§ **WORK ITEM**
Leave out the pictures and copy every record exactly.

Stored items

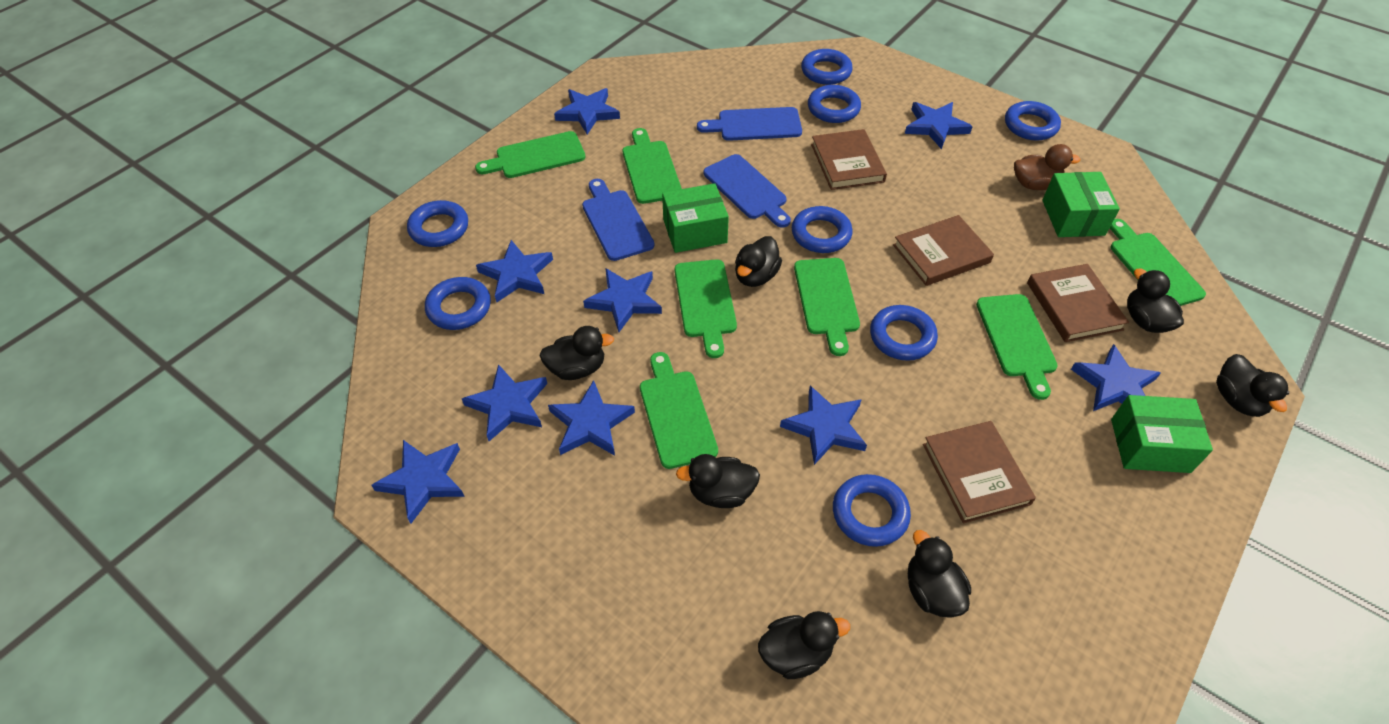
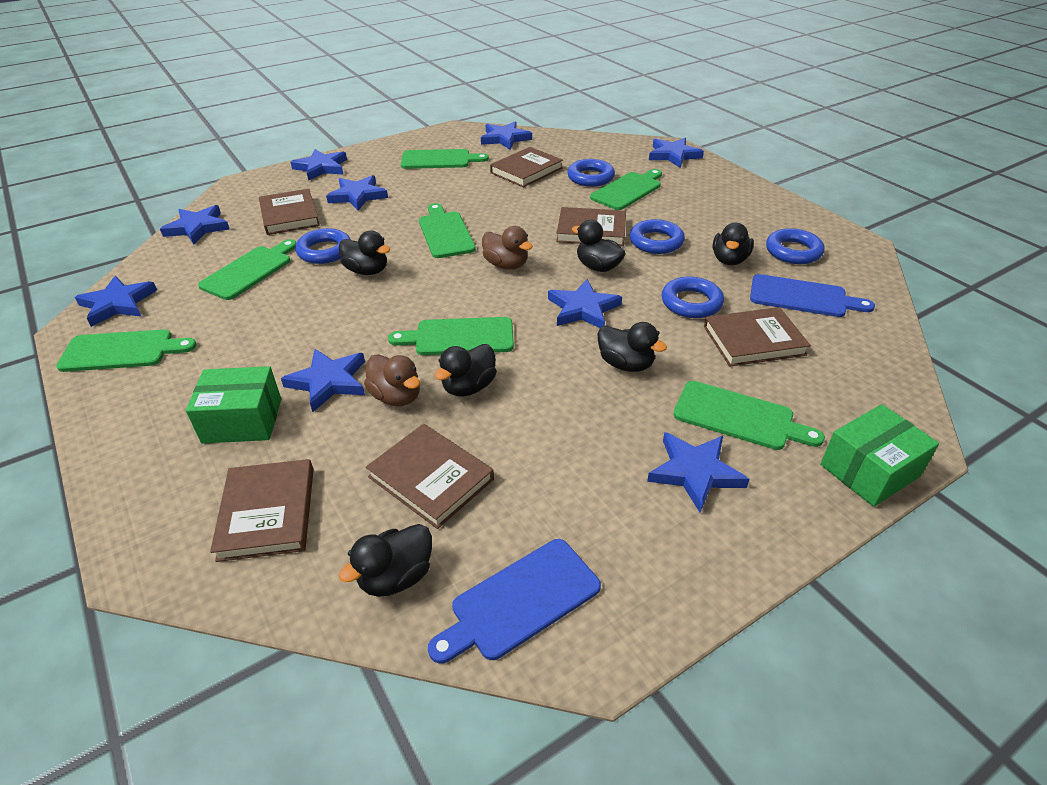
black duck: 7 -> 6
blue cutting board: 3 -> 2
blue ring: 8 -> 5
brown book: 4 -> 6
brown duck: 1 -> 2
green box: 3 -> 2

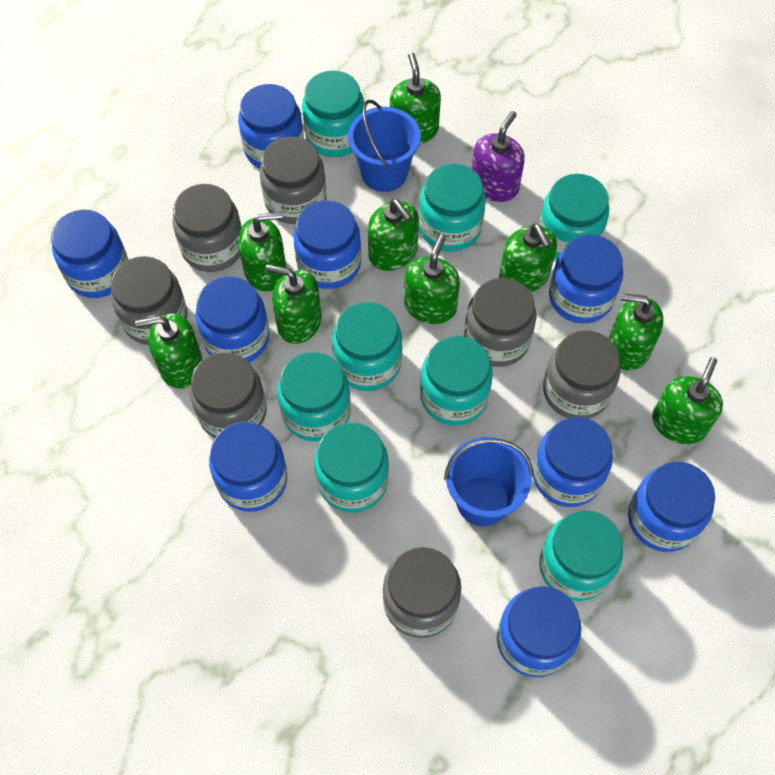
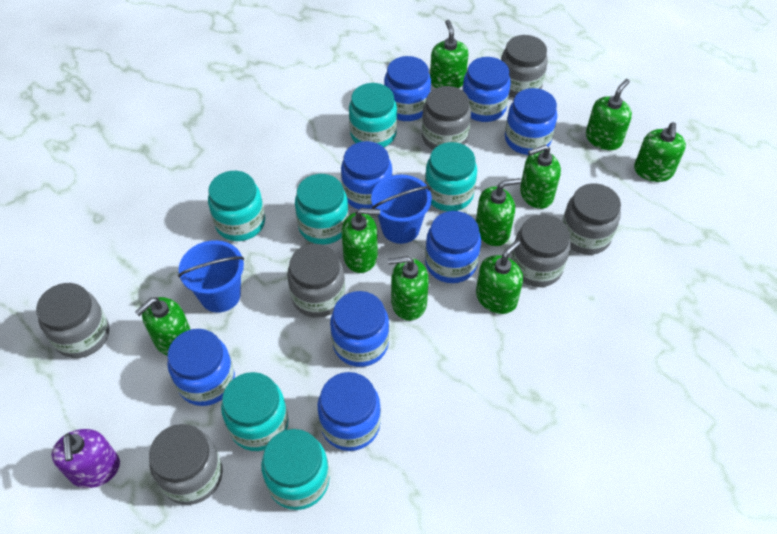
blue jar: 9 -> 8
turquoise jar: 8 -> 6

§ **TASK SOLUTION**
black duck: 7 -> 6
blue cutting board: 3 -> 2
blue ring: 8 -> 5
brown book: 4 -> 6
brown duck: 1 -> 2
green box: 3 -> 2

blue jar: 9 -> 8
turquoise jar: 8 -> 6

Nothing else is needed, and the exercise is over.